■ **Revision tracking records**

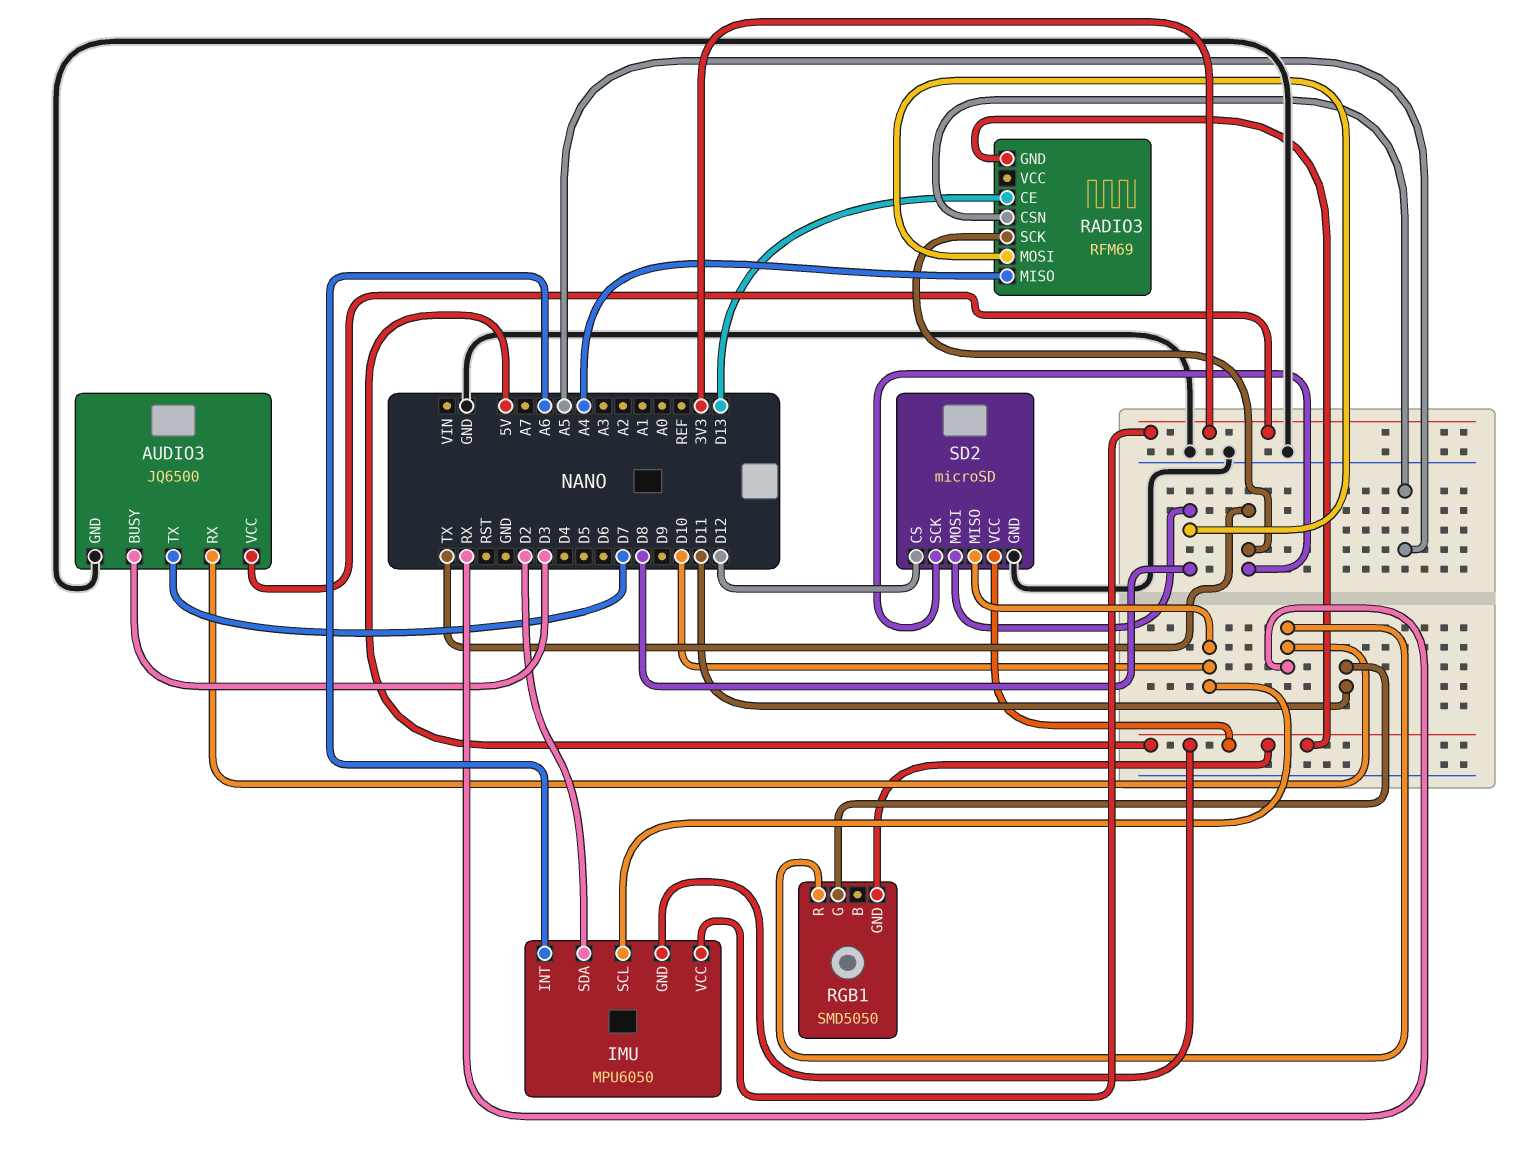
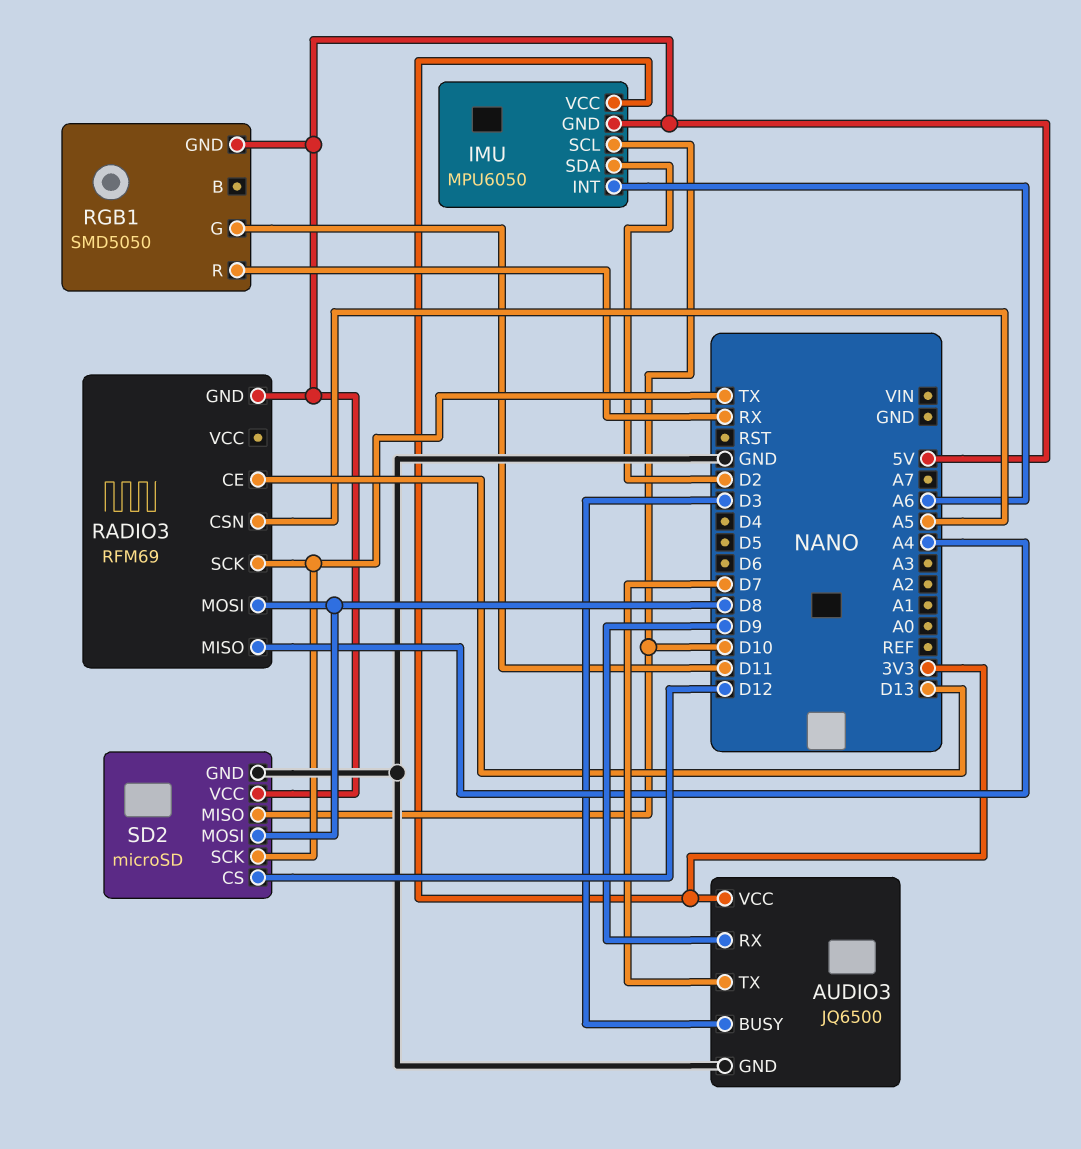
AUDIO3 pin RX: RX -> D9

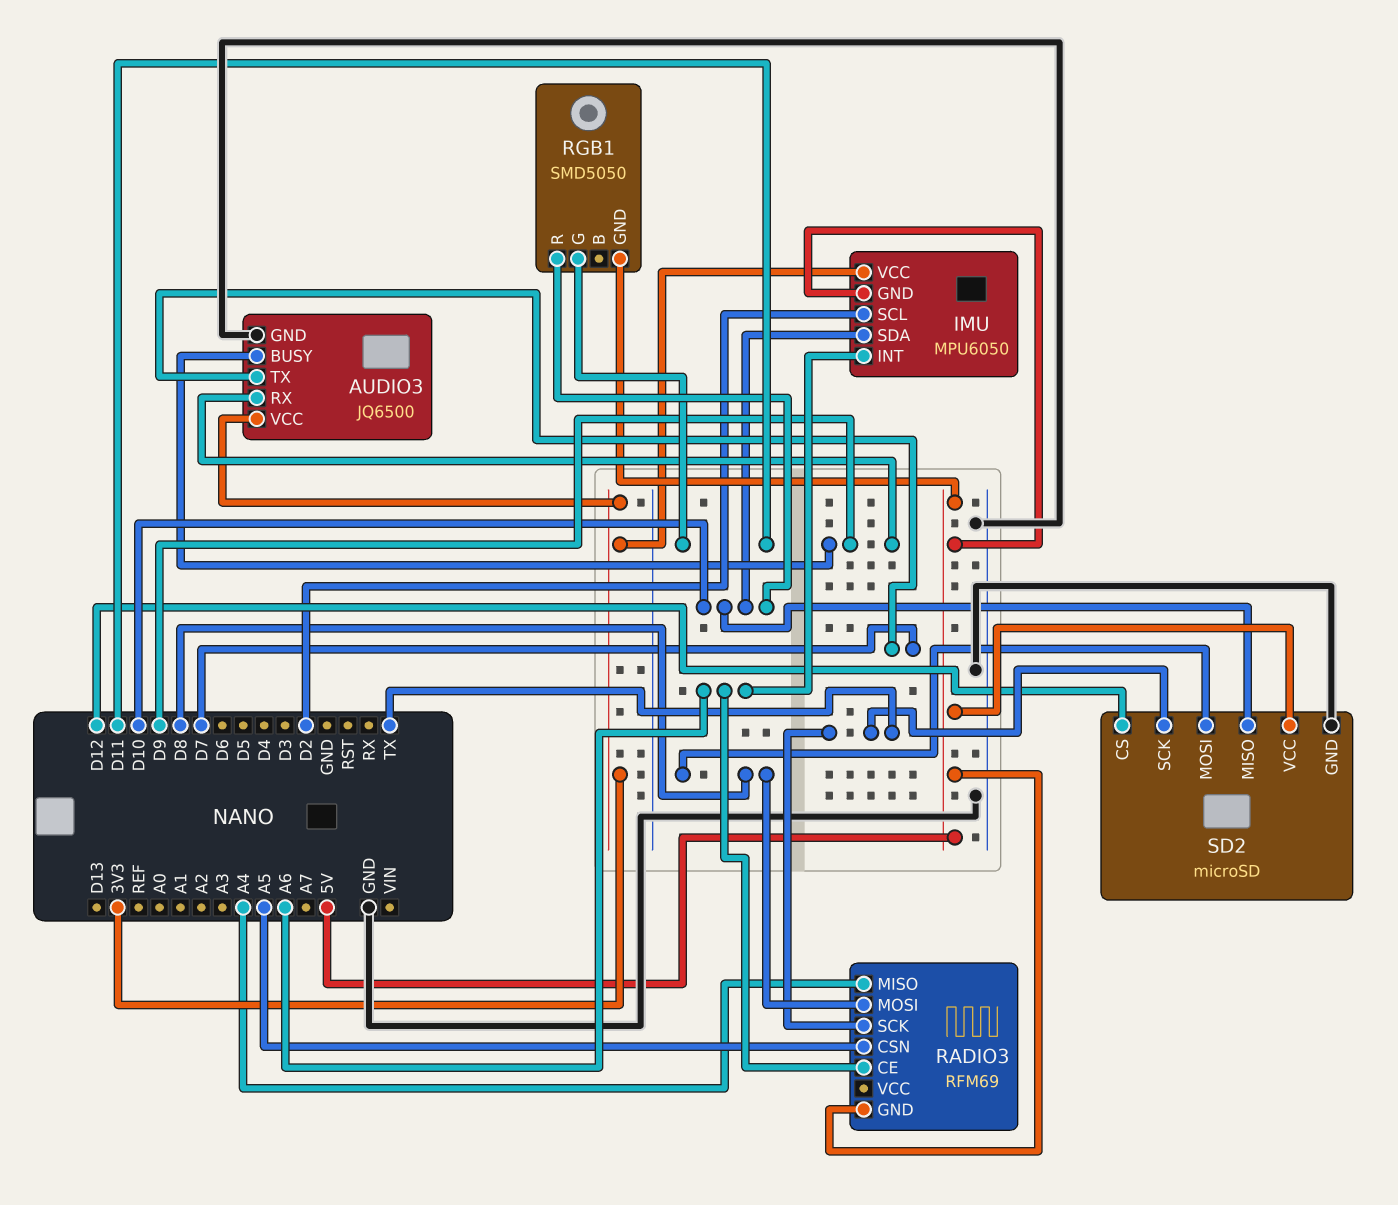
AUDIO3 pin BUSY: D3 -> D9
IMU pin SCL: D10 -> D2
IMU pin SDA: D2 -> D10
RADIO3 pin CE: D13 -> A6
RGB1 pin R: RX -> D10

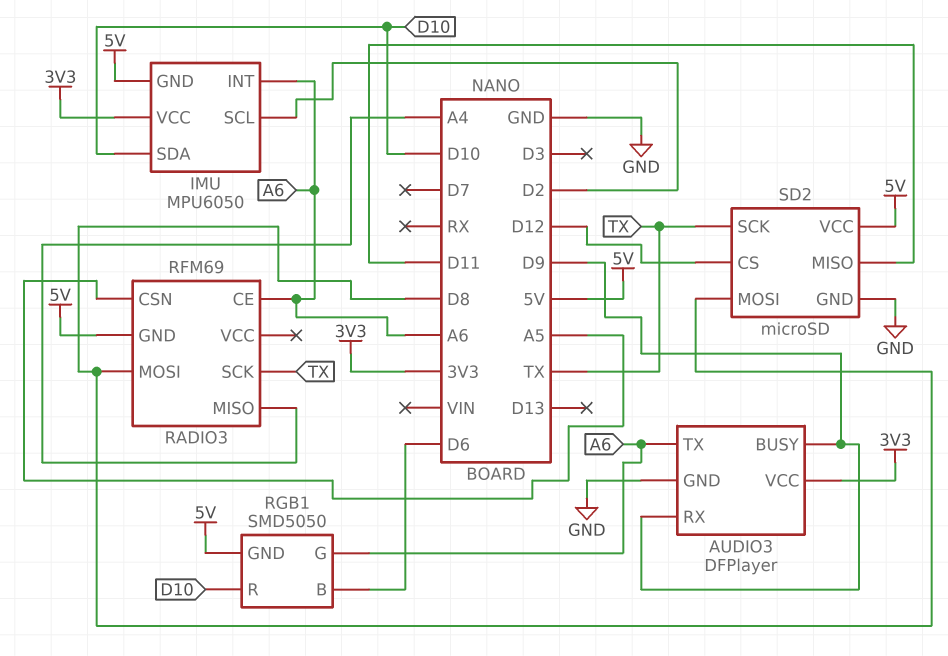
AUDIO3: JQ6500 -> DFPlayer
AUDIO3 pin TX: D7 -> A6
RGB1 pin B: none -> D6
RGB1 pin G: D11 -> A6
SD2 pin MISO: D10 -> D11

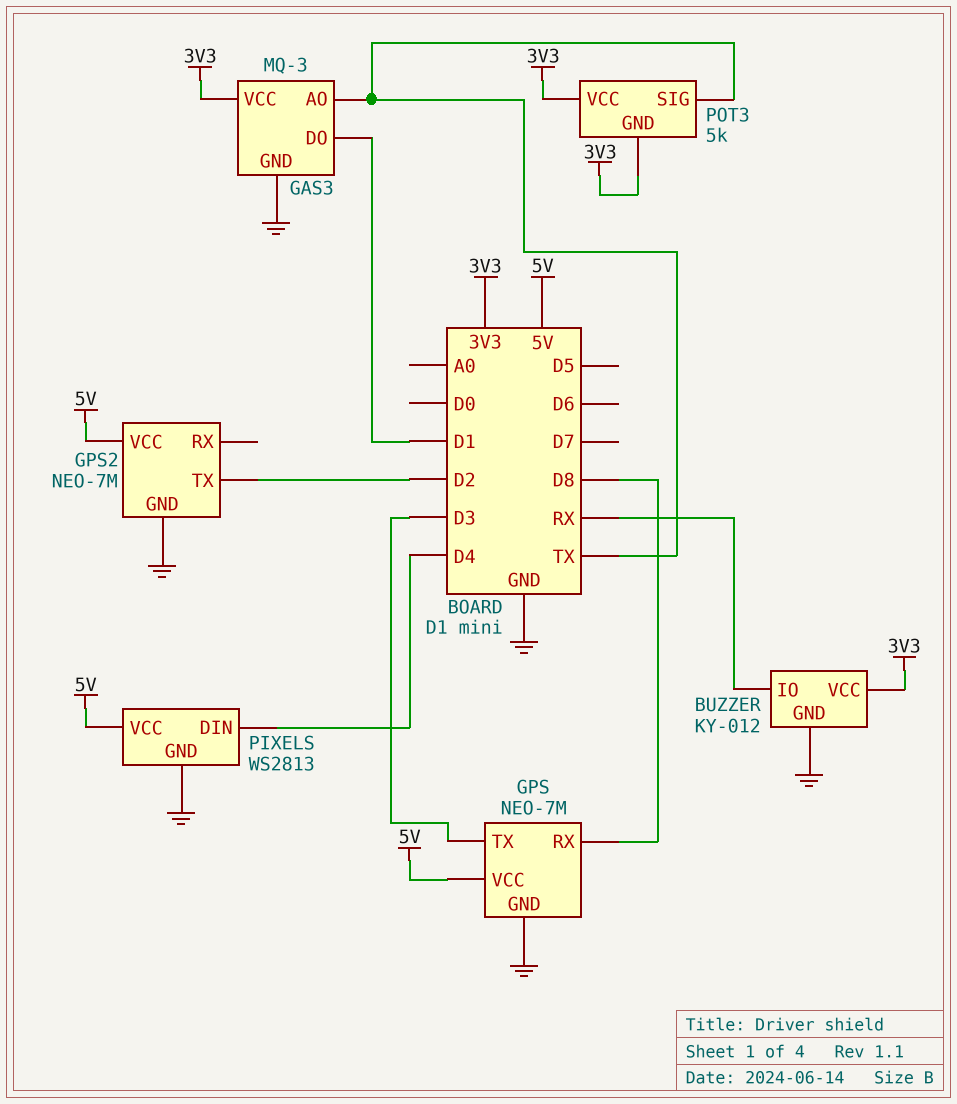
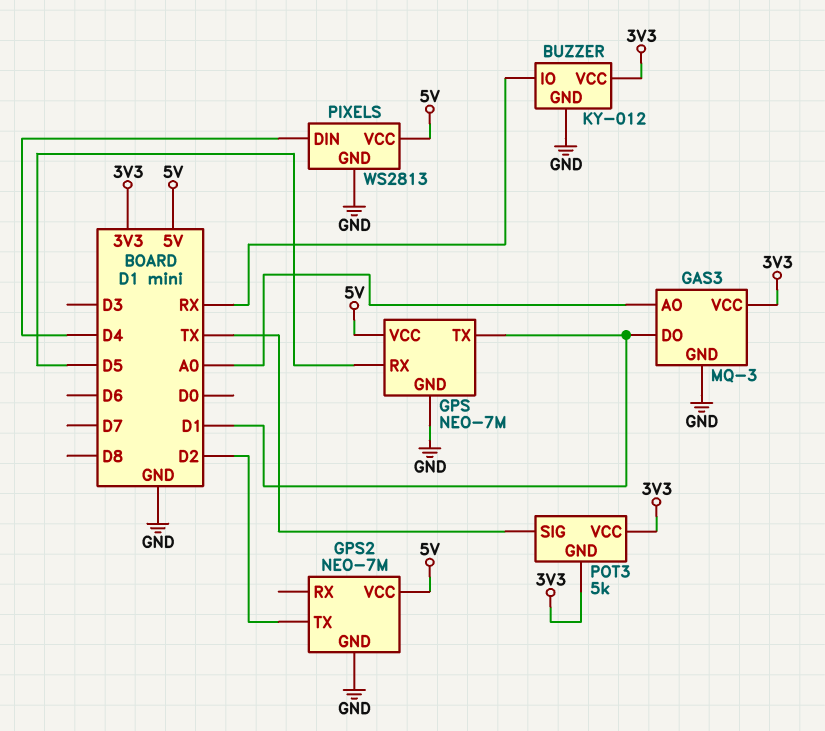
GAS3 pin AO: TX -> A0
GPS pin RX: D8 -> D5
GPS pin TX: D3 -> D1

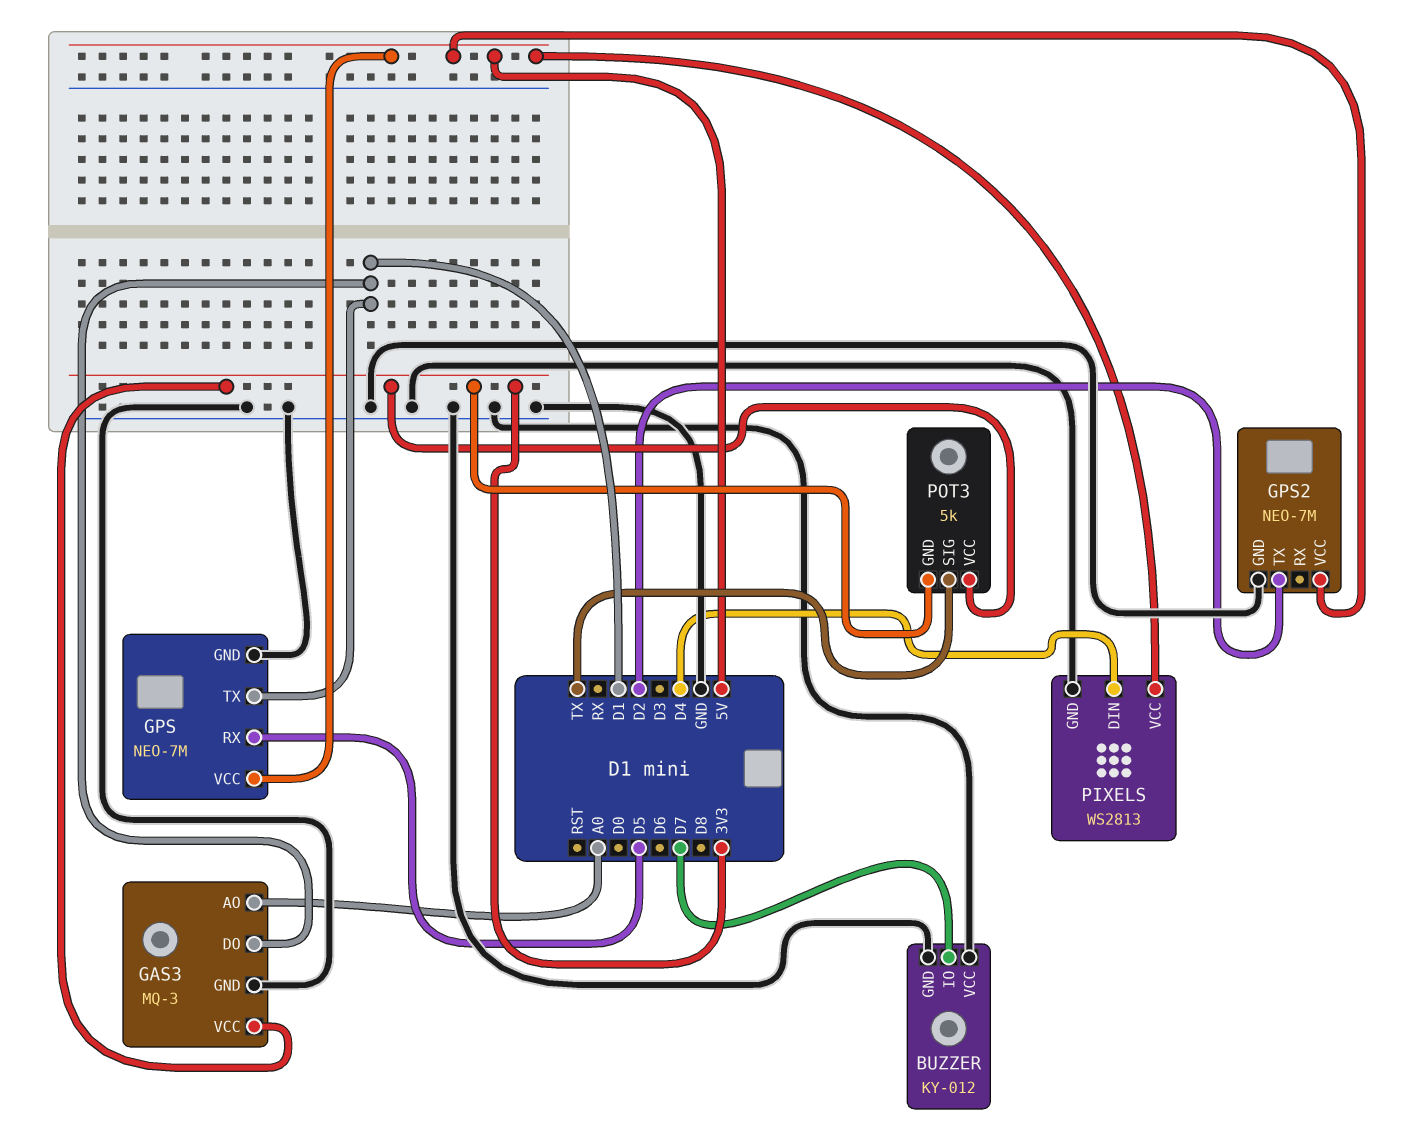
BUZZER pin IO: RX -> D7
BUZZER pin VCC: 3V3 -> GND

■ **Instructions for the task**
Write out the lines from the line with "GPS pin RX: D8 -> D5" through the end of the records exactly; do not include pictures or any other lines.

■ **Worked solution**
GPS pin RX: D8 -> D5
GPS pin TX: D3 -> D1

BUZZER pin IO: RX -> D7
BUZZER pin VCC: 3V3 -> GND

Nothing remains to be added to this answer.